What to produce >> Return the lines below that carry the word "none".

Provided data >>
________________________________________
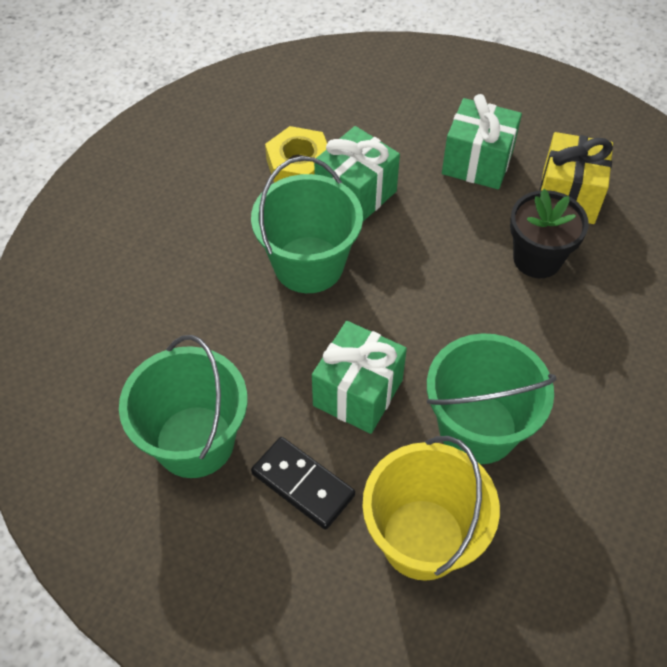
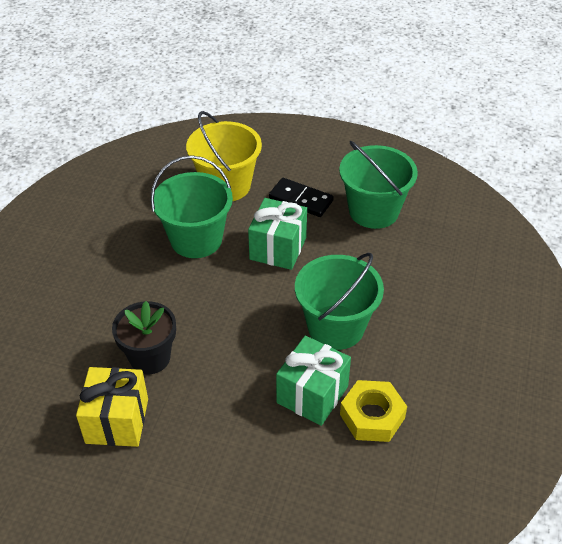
camera: 170 degrees right, 10 degrees down
(477, 163) = (203, 445): green gift -> none

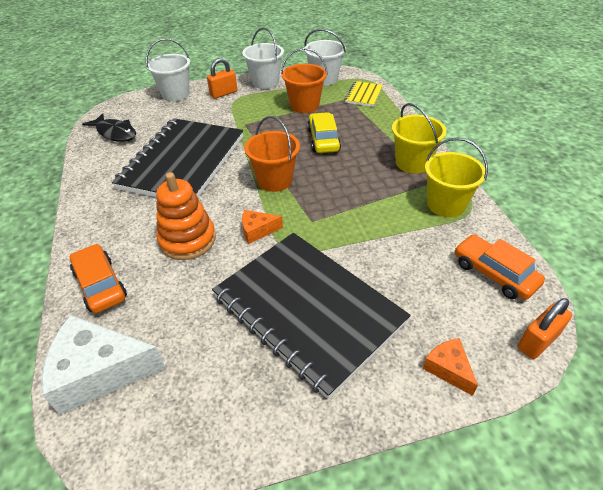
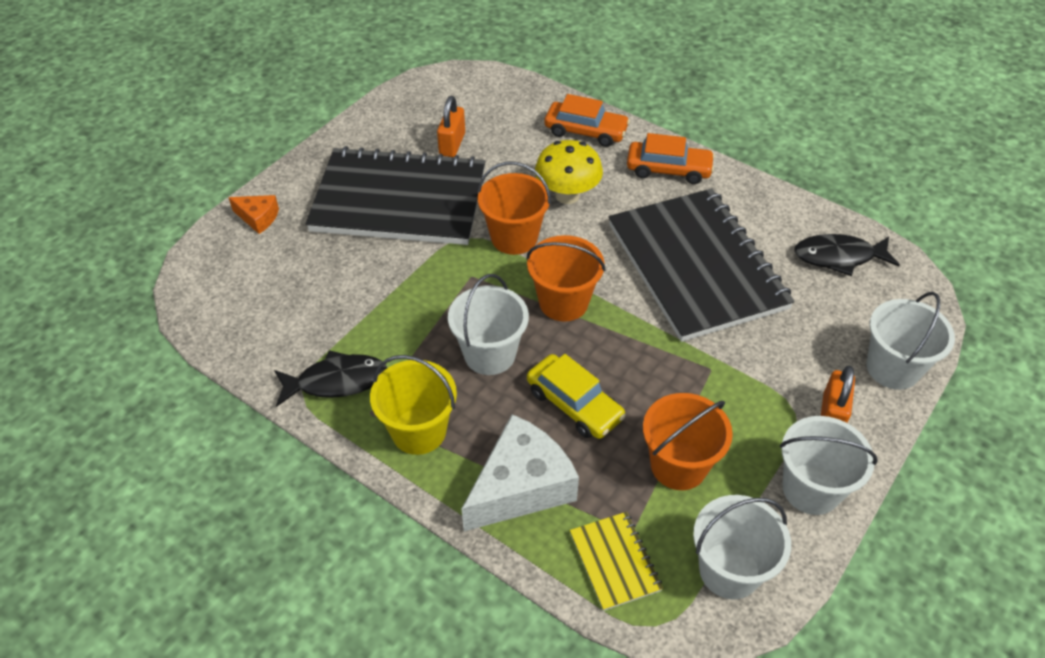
camera: 140 degrees right, 5 degrees up
(100, 371) = (506, 97): white cheese -> white cheese (521, 486)
(187, 240) = (567, 195): orange stacking toy -> yellow mushroom
(257, 231) = (514, 237): orange cheese -> orange bucket
(343, 176) = (489, 354): none -> white bucket
(446, 204) = (336, 381): yellow bucket -> black fish
(494, 273) = (247, 319): orange car -> orange car (668, 169)
(537, 341) = (189, 274): orange padlock -> orange padlock (452, 144)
________________________________________
Solution for this problem >>
(477, 163) = (203, 445): green gift -> none
(343, 176) = (489, 354): none -> white bucket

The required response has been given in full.